**SHORT PROBLEM**. Which lines below contain the word "alto" with matching capitalization? Pull out each of those lines in full.

**SUPPLIED RECORDS**.
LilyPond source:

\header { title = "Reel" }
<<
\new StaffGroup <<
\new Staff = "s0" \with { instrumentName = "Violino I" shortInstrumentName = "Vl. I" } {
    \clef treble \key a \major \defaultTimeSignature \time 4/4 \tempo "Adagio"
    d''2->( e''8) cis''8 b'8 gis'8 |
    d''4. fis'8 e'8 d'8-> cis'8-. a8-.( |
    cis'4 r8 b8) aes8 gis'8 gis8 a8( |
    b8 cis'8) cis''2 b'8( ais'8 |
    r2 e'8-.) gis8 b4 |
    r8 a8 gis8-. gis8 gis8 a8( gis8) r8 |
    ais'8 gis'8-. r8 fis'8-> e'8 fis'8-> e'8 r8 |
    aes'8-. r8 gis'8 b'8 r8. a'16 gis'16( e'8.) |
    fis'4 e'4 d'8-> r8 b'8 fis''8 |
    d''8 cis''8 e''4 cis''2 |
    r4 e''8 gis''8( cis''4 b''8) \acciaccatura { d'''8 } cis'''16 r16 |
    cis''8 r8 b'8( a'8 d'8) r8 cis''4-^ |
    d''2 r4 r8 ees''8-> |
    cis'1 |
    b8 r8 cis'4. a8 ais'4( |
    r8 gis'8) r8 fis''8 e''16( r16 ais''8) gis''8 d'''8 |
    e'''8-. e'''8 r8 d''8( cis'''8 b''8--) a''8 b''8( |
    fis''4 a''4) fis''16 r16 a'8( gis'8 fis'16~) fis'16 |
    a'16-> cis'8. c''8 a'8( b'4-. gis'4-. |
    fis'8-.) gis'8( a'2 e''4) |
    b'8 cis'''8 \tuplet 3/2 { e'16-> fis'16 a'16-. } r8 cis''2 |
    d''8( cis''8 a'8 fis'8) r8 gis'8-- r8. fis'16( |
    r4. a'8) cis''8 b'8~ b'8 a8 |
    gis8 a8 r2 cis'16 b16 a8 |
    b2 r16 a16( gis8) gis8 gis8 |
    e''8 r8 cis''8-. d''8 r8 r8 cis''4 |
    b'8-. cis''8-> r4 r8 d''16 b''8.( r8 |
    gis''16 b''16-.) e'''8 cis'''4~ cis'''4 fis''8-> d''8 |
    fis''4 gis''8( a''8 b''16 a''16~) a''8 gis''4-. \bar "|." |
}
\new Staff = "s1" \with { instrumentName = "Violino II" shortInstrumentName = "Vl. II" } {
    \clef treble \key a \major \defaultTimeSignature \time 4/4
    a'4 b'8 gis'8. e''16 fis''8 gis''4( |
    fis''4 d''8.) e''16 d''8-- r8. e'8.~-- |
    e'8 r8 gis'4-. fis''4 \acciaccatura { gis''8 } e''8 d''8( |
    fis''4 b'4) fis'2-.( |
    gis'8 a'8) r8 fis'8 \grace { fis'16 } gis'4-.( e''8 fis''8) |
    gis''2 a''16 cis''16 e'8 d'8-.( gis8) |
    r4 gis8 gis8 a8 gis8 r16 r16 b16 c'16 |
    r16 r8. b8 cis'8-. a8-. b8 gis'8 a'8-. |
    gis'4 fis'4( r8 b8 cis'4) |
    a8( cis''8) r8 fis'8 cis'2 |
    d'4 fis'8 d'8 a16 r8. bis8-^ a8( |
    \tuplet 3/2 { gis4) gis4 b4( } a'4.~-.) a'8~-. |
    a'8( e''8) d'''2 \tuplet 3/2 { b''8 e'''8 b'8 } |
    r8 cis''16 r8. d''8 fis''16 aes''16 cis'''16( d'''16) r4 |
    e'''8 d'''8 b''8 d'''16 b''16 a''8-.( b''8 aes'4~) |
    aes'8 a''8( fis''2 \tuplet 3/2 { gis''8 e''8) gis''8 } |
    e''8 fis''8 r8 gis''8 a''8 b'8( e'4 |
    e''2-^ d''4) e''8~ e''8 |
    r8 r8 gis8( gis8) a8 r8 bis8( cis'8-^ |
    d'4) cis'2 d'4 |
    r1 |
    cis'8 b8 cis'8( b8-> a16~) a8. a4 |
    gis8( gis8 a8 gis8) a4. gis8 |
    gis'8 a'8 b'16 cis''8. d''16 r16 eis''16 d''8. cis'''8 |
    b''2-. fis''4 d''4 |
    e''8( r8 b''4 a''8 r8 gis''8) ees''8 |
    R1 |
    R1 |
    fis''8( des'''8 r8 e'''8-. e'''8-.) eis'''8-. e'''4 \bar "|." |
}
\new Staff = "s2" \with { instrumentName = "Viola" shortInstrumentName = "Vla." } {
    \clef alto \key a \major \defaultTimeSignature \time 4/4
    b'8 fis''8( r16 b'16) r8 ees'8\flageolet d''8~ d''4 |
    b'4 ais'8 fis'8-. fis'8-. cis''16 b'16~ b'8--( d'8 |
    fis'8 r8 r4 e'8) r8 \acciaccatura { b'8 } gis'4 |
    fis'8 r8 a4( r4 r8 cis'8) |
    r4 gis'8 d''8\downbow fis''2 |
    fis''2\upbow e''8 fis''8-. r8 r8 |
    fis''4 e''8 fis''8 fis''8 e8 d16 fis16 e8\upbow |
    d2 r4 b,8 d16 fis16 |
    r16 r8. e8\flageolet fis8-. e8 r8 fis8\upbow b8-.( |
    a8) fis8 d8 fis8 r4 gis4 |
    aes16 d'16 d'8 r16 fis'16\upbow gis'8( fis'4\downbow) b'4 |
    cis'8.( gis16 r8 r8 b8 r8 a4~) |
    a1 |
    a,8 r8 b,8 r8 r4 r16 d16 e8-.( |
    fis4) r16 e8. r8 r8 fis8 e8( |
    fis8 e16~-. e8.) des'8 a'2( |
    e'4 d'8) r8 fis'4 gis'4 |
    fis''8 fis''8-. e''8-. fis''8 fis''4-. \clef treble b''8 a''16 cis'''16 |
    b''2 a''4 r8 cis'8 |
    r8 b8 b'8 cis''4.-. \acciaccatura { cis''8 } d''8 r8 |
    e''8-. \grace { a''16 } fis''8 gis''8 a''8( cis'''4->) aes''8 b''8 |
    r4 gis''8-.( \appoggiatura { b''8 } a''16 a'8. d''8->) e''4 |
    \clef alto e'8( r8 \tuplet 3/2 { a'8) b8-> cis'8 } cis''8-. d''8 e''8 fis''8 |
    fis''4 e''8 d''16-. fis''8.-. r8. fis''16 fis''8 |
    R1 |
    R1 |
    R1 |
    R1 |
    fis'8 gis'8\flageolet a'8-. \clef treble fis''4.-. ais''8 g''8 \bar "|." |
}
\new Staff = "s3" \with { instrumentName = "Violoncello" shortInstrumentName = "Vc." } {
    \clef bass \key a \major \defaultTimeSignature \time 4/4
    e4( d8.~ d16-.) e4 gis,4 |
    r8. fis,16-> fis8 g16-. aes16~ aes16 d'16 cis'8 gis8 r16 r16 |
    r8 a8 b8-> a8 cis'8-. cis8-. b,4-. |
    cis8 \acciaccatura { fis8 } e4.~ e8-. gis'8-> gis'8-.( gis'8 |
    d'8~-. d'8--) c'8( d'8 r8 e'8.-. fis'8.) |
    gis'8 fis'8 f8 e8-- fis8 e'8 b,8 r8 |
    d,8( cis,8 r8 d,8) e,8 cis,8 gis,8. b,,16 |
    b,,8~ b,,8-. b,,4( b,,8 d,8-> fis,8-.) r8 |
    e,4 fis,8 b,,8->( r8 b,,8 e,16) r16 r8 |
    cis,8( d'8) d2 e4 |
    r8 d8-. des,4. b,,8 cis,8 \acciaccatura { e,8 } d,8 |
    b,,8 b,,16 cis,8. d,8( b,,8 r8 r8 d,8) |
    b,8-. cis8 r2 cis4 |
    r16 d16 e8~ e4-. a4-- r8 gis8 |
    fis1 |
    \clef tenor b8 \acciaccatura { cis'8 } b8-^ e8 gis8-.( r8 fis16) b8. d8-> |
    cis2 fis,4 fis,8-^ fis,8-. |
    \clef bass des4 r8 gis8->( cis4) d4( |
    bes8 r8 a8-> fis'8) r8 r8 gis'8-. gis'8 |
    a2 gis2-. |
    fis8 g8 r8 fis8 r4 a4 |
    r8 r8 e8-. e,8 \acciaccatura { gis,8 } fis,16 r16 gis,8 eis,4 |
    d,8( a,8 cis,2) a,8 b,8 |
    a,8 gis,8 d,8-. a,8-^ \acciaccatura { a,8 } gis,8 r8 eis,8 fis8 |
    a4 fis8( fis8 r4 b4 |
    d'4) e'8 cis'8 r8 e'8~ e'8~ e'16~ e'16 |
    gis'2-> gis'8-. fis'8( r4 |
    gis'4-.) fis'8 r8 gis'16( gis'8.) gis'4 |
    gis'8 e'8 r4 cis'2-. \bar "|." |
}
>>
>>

**SOLUTION FOR THIS EXERCISE**.
    \clef alto \key a \major \defaultTimeSignature \time 4/4
    \clef alto e'8( r8 \tuplet 3/2 { a'8) b8-> cis'8 } cis''8-. d''8 e''8 fis''8 |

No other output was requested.